MATERIAL FOR THIS EXERCISE:
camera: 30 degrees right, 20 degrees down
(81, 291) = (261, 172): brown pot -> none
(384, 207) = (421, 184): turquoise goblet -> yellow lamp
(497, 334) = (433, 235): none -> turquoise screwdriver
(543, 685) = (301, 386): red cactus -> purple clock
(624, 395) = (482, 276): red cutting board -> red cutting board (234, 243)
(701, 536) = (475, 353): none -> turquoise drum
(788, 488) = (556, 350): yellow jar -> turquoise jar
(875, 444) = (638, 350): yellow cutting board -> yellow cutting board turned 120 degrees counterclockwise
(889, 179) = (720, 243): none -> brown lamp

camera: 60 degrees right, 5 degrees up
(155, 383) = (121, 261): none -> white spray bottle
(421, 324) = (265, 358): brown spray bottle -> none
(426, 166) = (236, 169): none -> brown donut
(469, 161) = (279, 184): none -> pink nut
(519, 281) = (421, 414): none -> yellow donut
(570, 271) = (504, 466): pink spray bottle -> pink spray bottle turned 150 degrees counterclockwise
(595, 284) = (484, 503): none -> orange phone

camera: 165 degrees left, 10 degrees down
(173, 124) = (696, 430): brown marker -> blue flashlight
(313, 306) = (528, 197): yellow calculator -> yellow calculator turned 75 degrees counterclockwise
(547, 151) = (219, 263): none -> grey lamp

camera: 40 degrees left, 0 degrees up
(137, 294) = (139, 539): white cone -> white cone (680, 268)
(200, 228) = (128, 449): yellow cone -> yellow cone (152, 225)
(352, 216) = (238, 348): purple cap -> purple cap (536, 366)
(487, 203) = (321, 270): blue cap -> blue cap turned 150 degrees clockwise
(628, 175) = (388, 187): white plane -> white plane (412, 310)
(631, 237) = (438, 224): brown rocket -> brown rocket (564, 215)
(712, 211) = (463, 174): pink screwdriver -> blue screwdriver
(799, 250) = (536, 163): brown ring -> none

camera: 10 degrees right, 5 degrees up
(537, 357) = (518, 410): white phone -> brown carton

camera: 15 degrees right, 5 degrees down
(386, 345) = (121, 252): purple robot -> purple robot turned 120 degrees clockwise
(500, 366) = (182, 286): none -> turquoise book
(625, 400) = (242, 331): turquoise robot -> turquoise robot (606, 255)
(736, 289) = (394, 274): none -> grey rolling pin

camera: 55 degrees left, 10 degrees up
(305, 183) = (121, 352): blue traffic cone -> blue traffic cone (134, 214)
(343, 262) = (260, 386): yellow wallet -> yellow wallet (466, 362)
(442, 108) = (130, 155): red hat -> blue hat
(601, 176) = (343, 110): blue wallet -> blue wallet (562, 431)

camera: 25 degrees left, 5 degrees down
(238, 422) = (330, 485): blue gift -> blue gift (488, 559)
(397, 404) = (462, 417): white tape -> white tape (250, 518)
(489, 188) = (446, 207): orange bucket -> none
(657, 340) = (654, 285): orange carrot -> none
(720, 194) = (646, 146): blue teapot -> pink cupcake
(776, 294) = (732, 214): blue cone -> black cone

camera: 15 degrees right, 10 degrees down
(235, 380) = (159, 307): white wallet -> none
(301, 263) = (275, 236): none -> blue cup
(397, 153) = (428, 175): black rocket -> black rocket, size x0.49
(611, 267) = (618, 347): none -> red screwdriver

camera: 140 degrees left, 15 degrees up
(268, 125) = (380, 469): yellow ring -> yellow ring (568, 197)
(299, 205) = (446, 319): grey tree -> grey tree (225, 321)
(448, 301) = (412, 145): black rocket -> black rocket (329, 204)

DESCRIPTION OF THE TASK:
Give back the lines of the listing from the one with "(137, 294) = (139, 539): white" through the end, both included, exactly as written and with nothing added.

TASK OUTPUT:
(137, 294) = (139, 539): white cone -> white cone (680, 268)
(200, 228) = (128, 449): yellow cone -> yellow cone (152, 225)
(352, 216) = (238, 348): purple cap -> purple cap (536, 366)
(487, 203) = (321, 270): blue cap -> blue cap turned 150 degrees clockwise
(628, 175) = (388, 187): white plane -> white plane (412, 310)
(631, 237) = (438, 224): brown rocket -> brown rocket (564, 215)
(712, 211) = (463, 174): pink screwdriver -> blue screwdriver
(799, 250) = (536, 163): brown ring -> none

camera: 10 degrees right, 5 degrees up
(537, 357) = (518, 410): white phone -> brown carton

camera: 15 degrees right, 5 degrees down
(386, 345) = (121, 252): purple robot -> purple robot turned 120 degrees clockwise
(500, 366) = (182, 286): none -> turquoise book
(625, 400) = (242, 331): turquoise robot -> turquoise robot (606, 255)
(736, 289) = (394, 274): none -> grey rolling pin

camera: 55 degrees left, 10 degrees up
(305, 183) = (121, 352): blue traffic cone -> blue traffic cone (134, 214)
(343, 262) = (260, 386): yellow wallet -> yellow wallet (466, 362)
(442, 108) = (130, 155): red hat -> blue hat
(601, 176) = (343, 110): blue wallet -> blue wallet (562, 431)

camera: 25 degrees left, 5 degrees down
(238, 422) = (330, 485): blue gift -> blue gift (488, 559)
(397, 404) = (462, 417): white tape -> white tape (250, 518)
(489, 188) = (446, 207): orange bucket -> none
(657, 340) = (654, 285): orange carrot -> none
(720, 194) = (646, 146): blue teapot -> pink cupcake
(776, 294) = (732, 214): blue cone -> black cone

camera: 15 degrees right, 10 degrees down
(235, 380) = (159, 307): white wallet -> none
(301, 263) = (275, 236): none -> blue cup
(397, 153) = (428, 175): black rocket -> black rocket, size x0.49
(611, 267) = (618, 347): none -> red screwdriver

camera: 140 degrees left, 15 degrees up
(268, 125) = (380, 469): yellow ring -> yellow ring (568, 197)
(299, 205) = (446, 319): grey tree -> grey tree (225, 321)
(448, 301) = (412, 145): black rocket -> black rocket (329, 204)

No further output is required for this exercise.